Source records
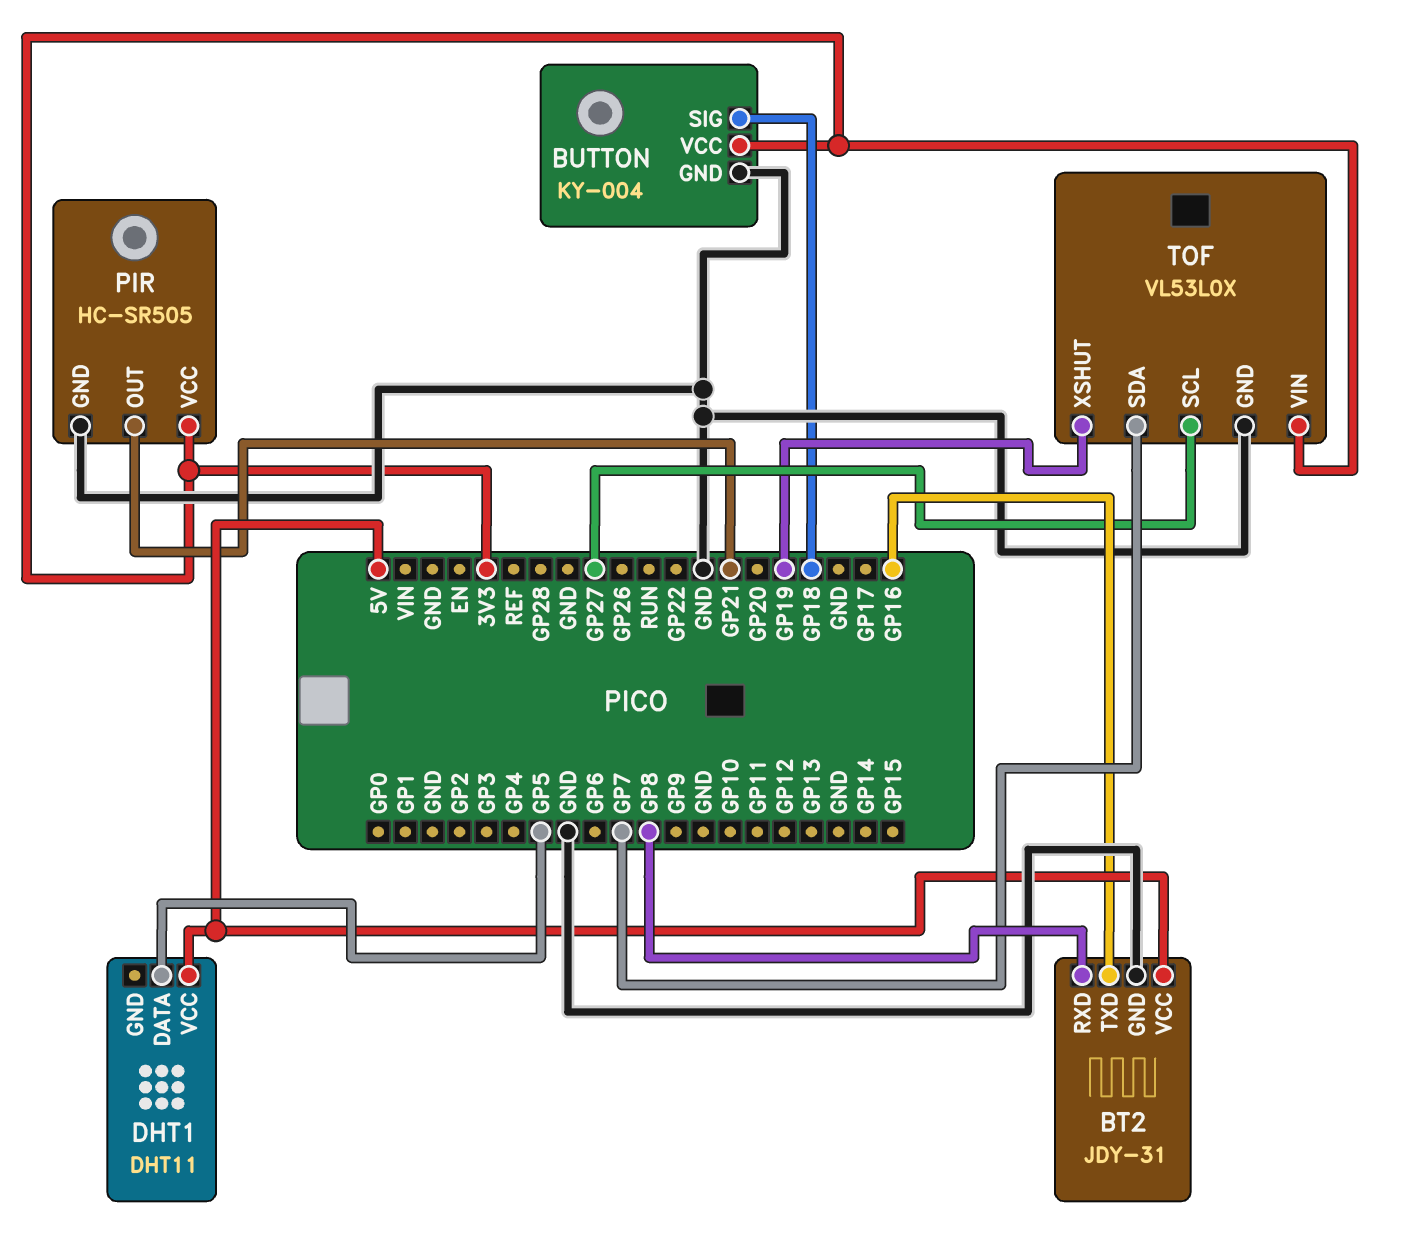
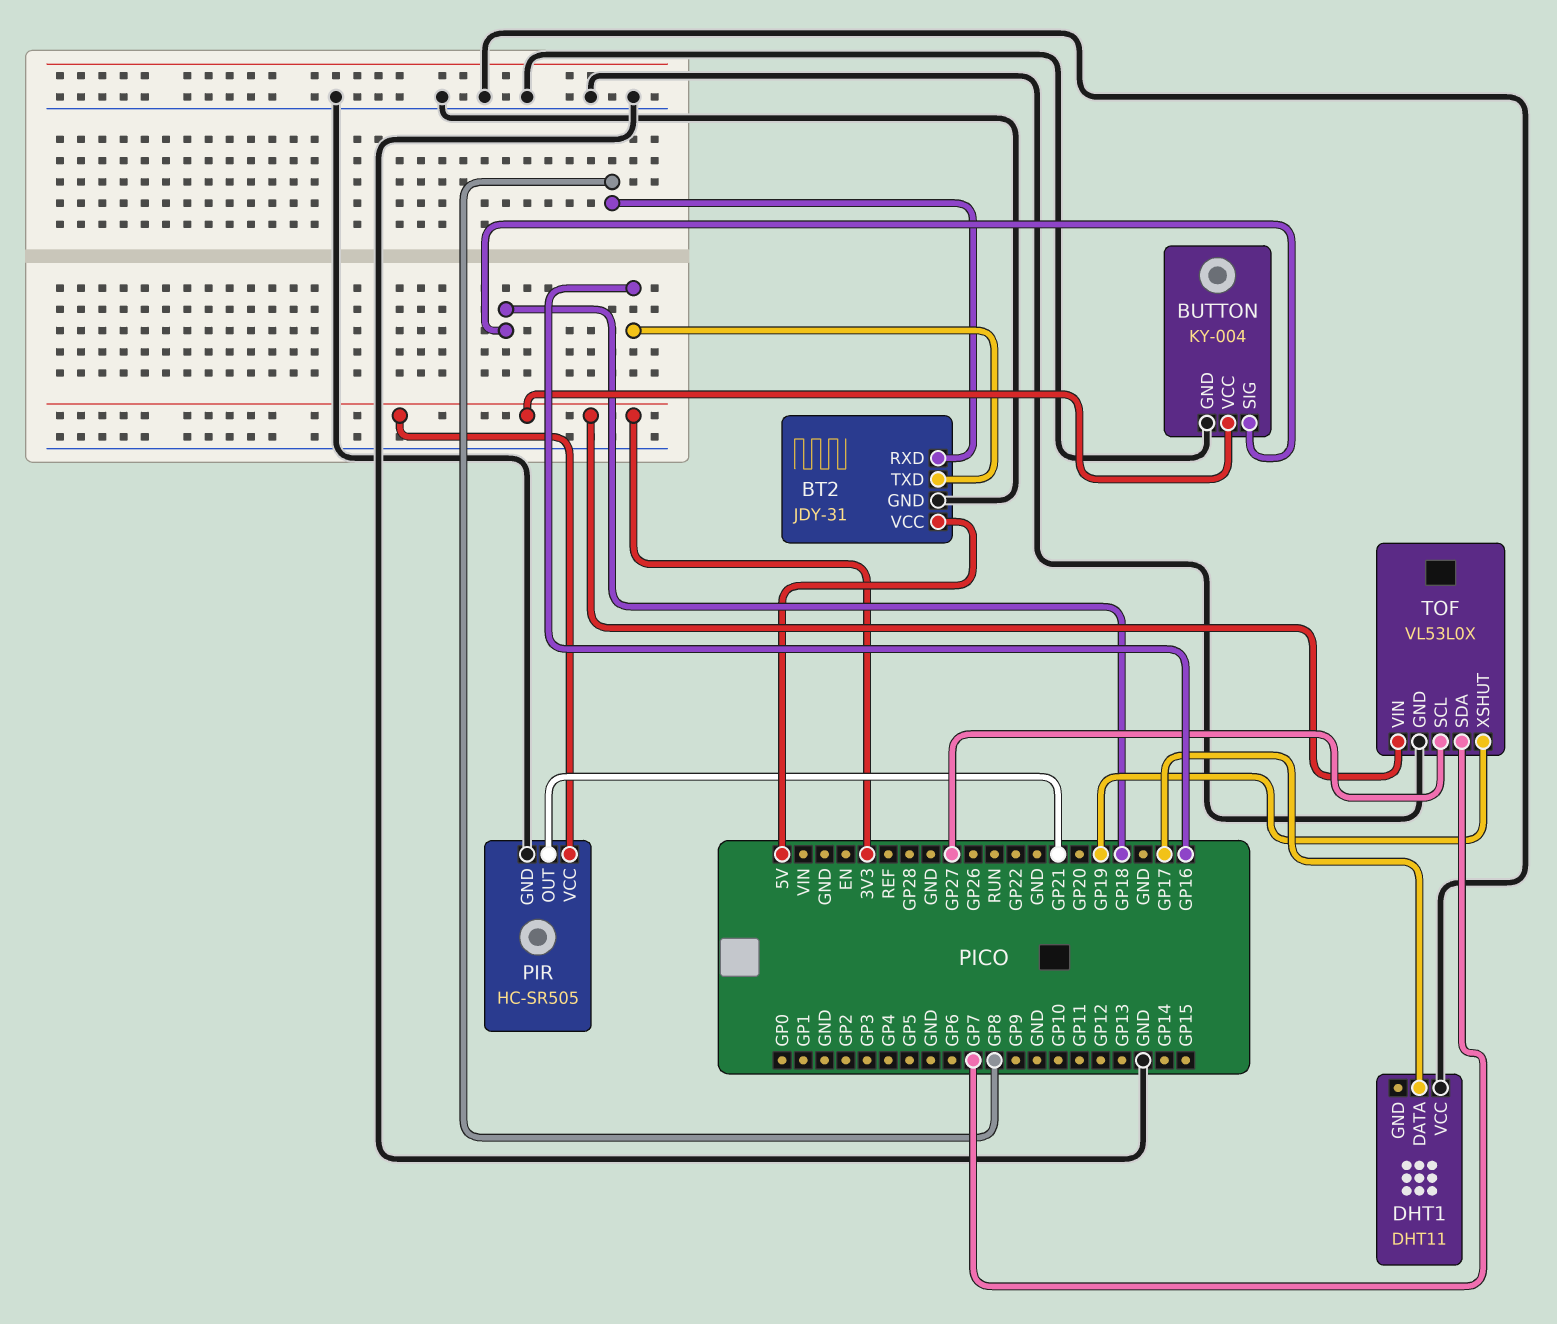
DHT1 pin DATA: GP5 -> GP17
DHT1 pin VCC: 5V -> GND

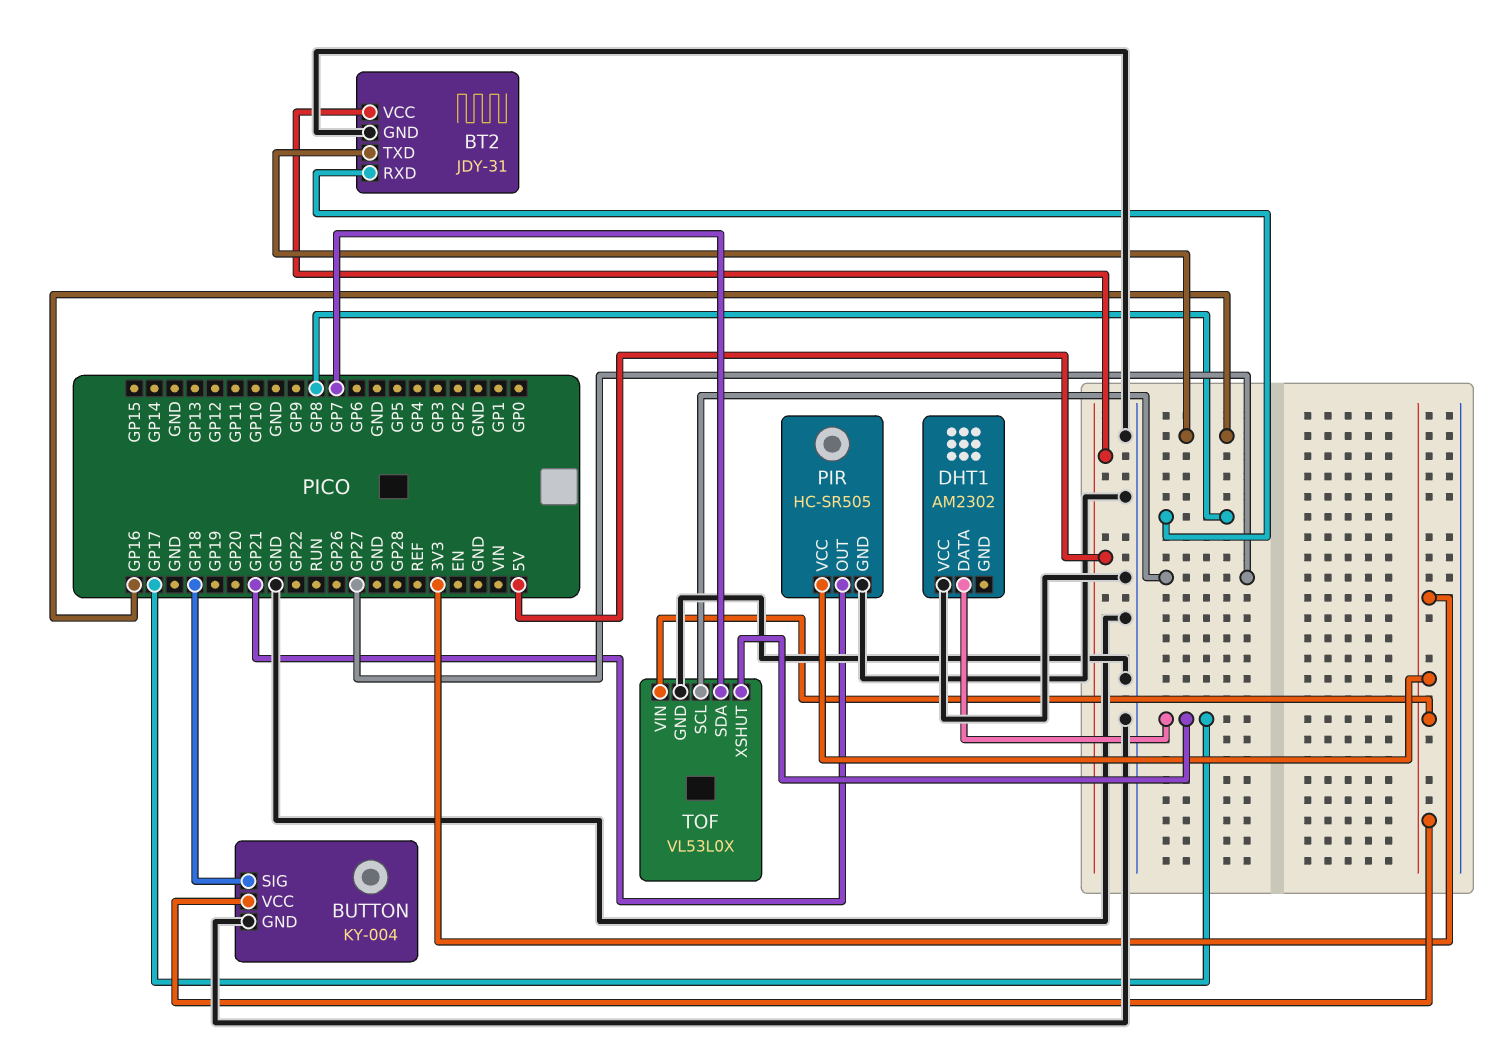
DHT1: DHT11 -> AM2302
TOF pin XSHUT: GP19 -> GP17

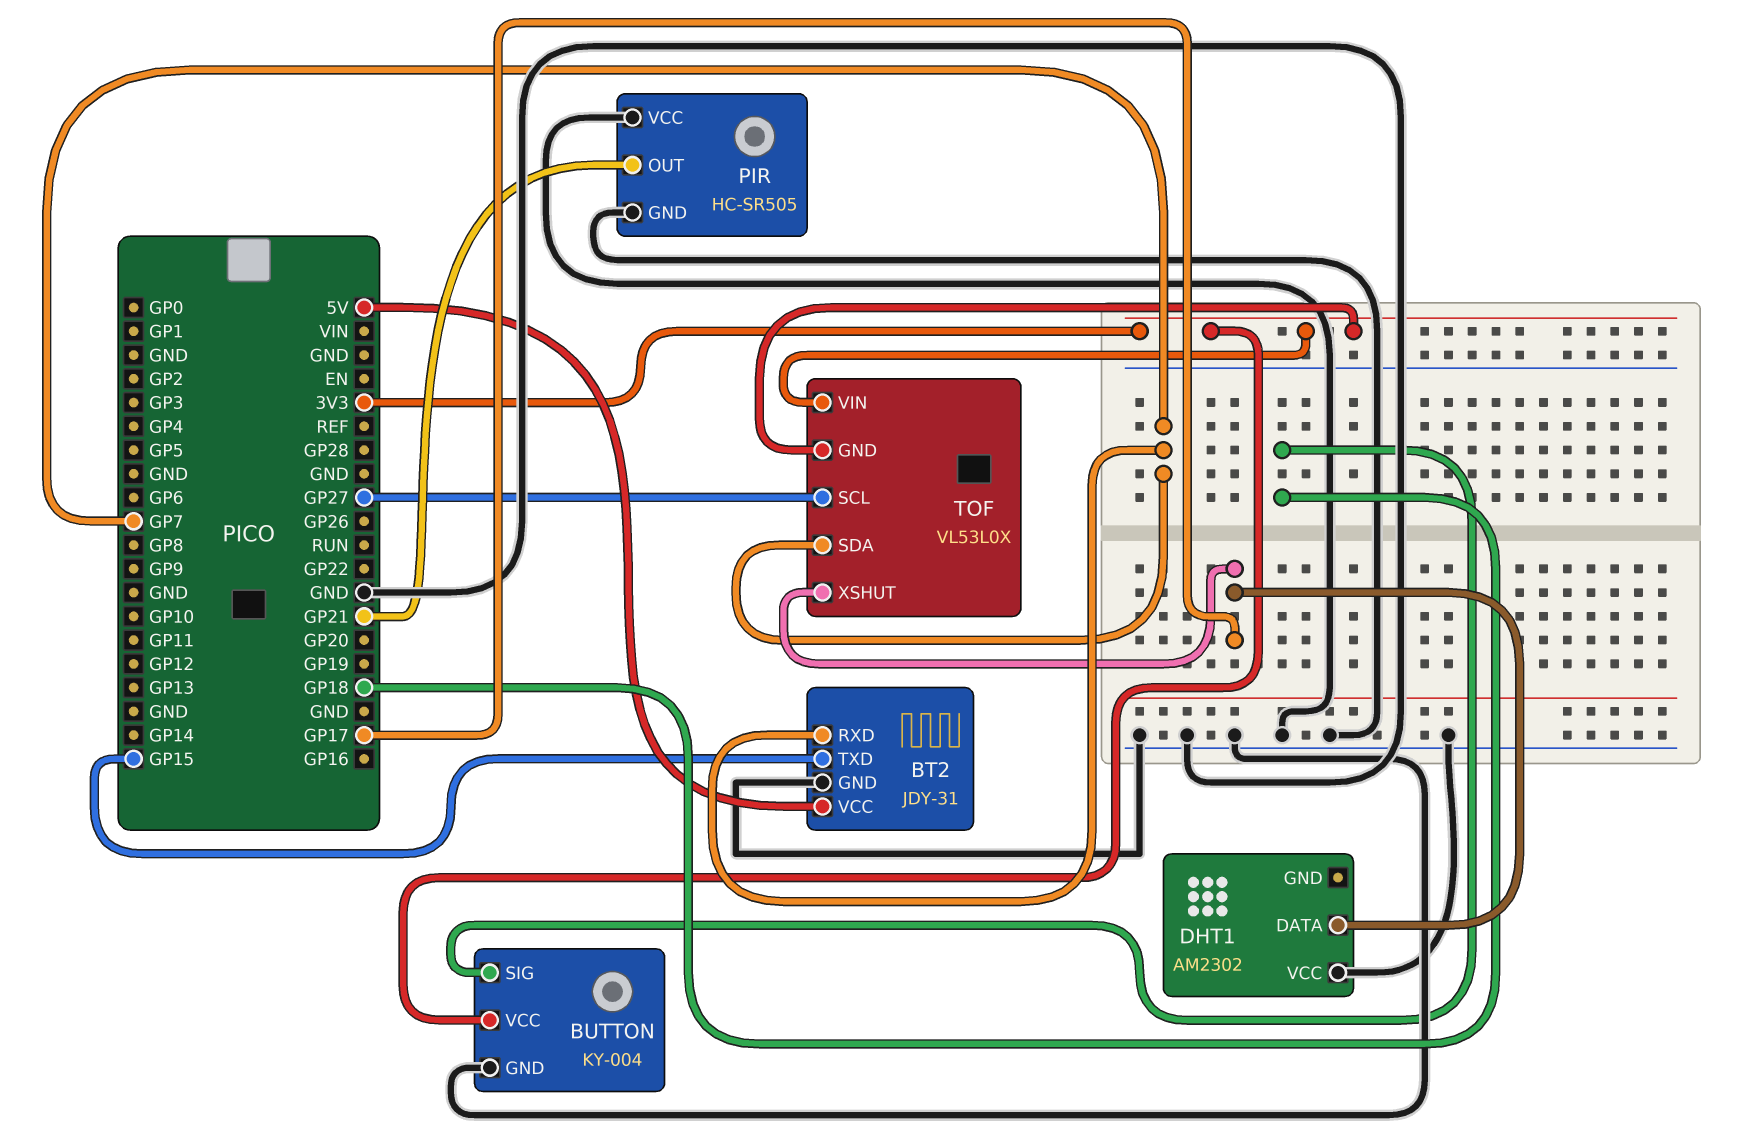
BT2 pin RXD: GP8 -> GP7
BT2 pin TXD: GP16 -> GP15
PIR pin VCC: 3V3 -> GND
TOF pin GND: GND -> 3V3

Assignment: Any pictures above are to be left out. Retype the rest of the records exactly.

Result of this task:
DHT1 pin DATA: GP5 -> GP17
DHT1 pin VCC: 5V -> GND

DHT1: DHT11 -> AM2302
TOF pin XSHUT: GP19 -> GP17

BT2 pin RXD: GP8 -> GP7
BT2 pin TXD: GP16 -> GP15
PIR pin VCC: 3V3 -> GND
TOF pin GND: GND -> 3V3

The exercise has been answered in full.